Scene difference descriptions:

.....

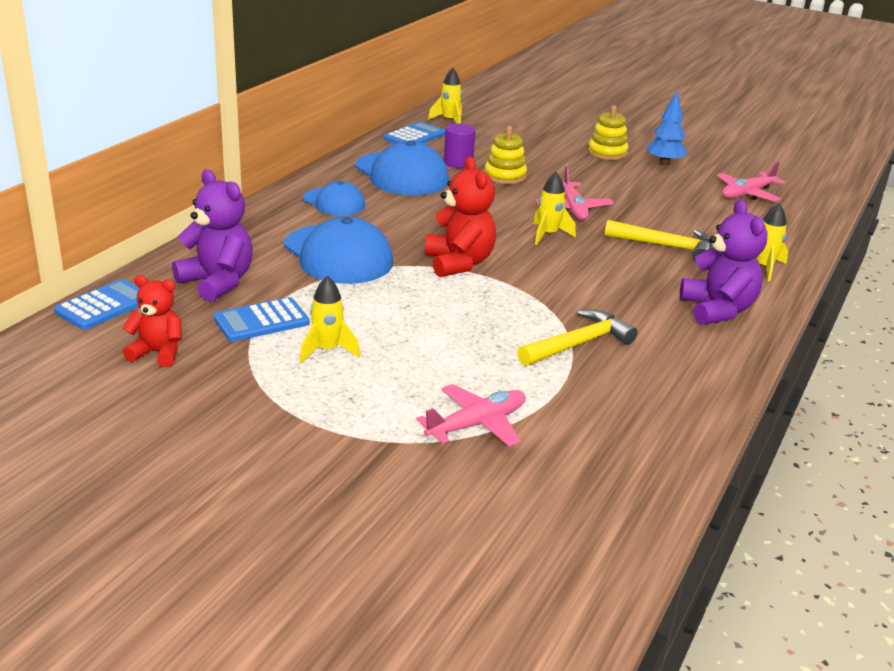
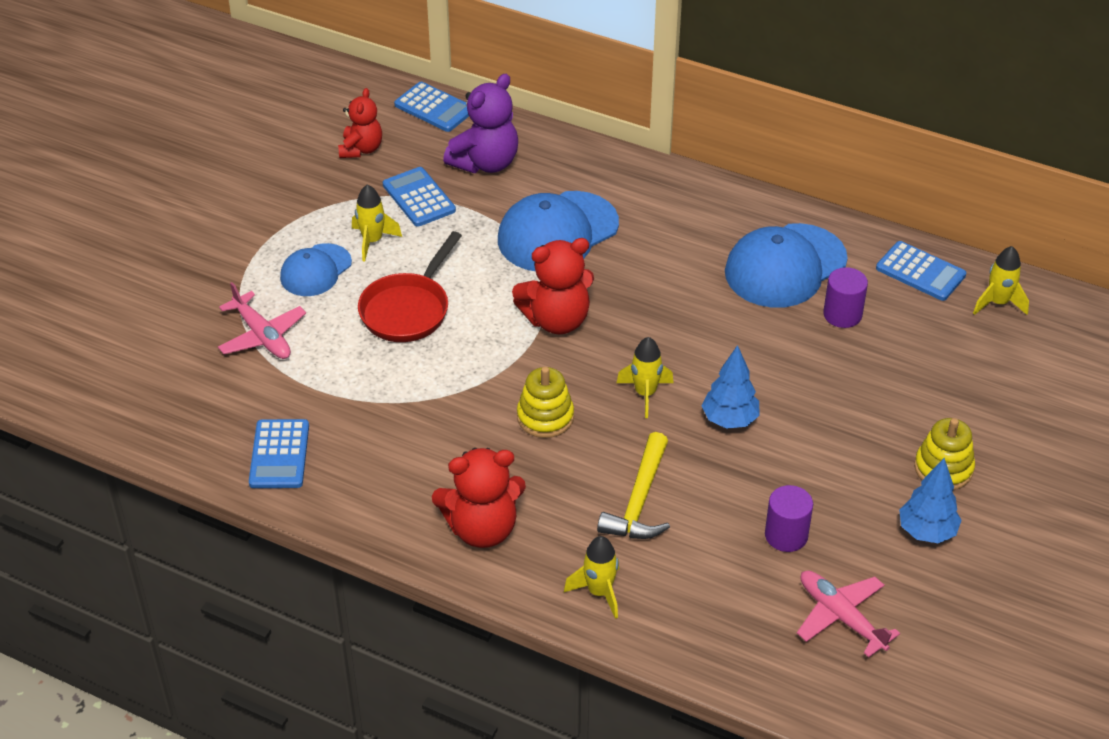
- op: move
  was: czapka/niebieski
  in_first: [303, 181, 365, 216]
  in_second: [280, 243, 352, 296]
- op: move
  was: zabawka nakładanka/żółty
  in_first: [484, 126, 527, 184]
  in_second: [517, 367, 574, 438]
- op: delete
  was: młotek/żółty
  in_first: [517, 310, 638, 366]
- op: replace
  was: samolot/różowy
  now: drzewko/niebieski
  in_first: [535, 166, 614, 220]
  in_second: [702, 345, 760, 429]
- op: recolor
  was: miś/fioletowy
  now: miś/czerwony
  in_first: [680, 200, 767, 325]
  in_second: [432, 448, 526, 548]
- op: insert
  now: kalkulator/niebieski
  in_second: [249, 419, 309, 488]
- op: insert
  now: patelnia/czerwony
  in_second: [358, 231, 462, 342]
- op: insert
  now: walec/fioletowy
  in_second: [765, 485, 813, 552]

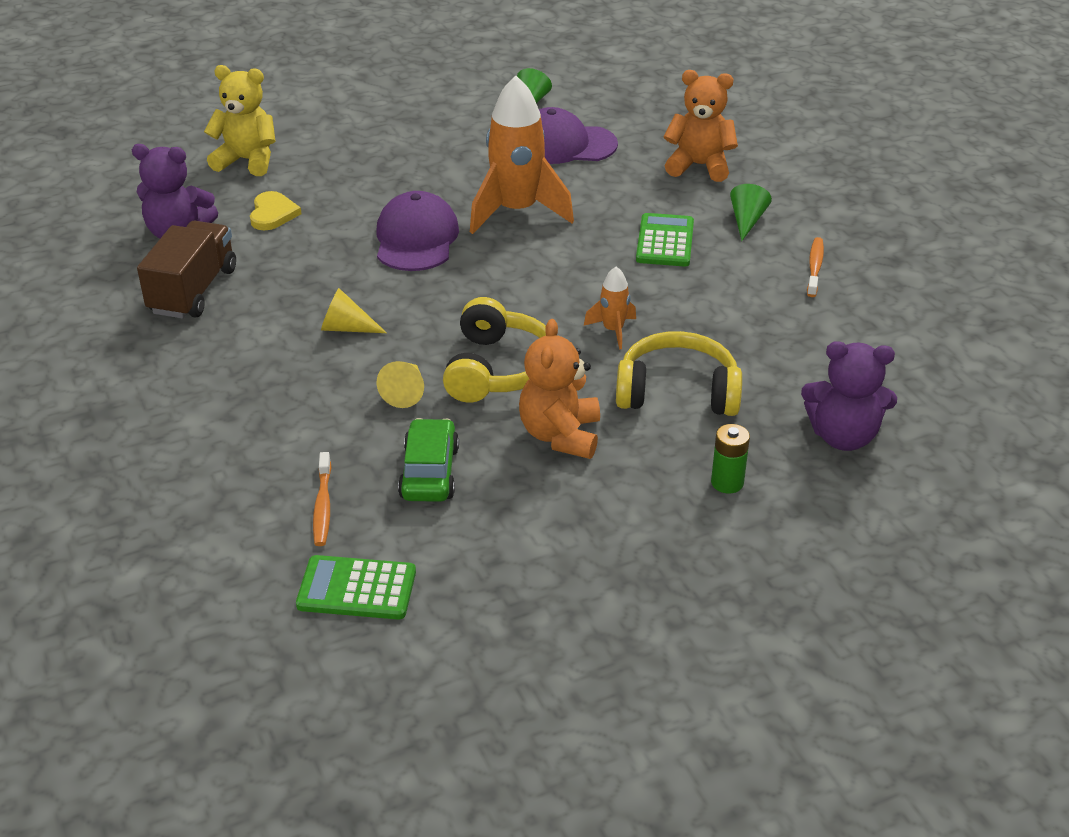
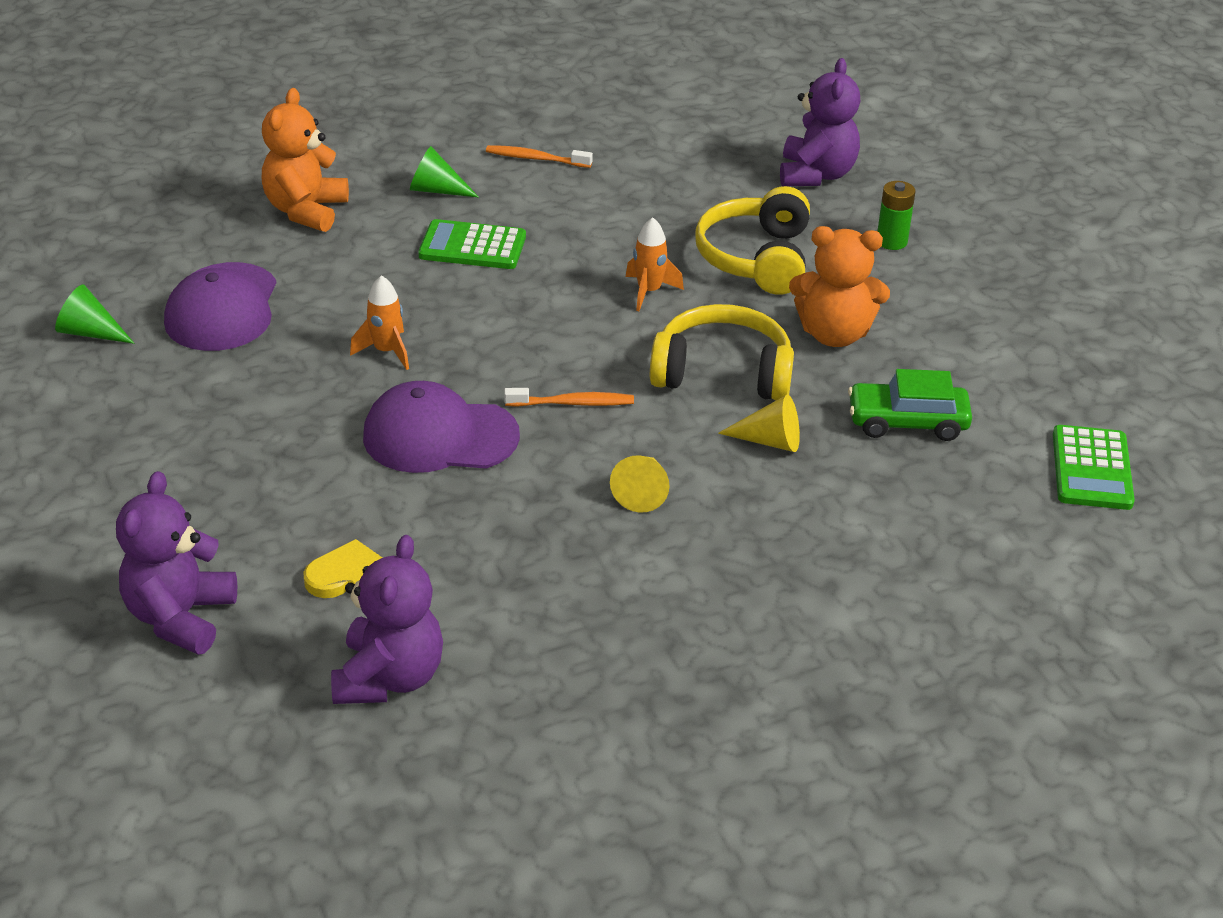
- op: delete
  was: ciężarówka/brązowy
  in_first: [137, 221, 236, 319]
- op: recolor
  was: miś/żółty
  now: miś/fioletowy
  in_first: [204, 65, 275, 176]
  in_second: [116, 471, 237, 655]
- op: move
  was: szczoteczka do zębów/pomarańczowy
  in_first: [313, 452, 331, 546]
  in_second: [504, 388, 634, 407]
- op: resize
  was: rakieta/pomarańczowy
  in_first: [470, 76, 574, 234]
  in_second: [350, 275, 409, 370]
  ratio: 0.47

.....

Reproduce exactly, with nothing added, the lines from the line with "now: patelnia/czerwony" through the end of the entries above; pictures are to be left out.

  now: patelnia/czerwony
  in_second: [358, 231, 462, 342]
- op: insert
  now: walec/fioletowy
  in_second: [765, 485, 813, 552]

- op: delete
  was: ciężarówka/brązowy
  in_first: [137, 221, 236, 319]
- op: recolor
  was: miś/żółty
  now: miś/fioletowy
  in_first: [204, 65, 275, 176]
  in_second: [116, 471, 237, 655]
- op: move
  was: szczoteczka do zębów/pomarańczowy
  in_first: [313, 452, 331, 546]
  in_second: [504, 388, 634, 407]
- op: resize
  was: rakieta/pomarańczowy
  in_first: [470, 76, 574, 234]
  in_second: [350, 275, 409, 370]
  ratio: 0.47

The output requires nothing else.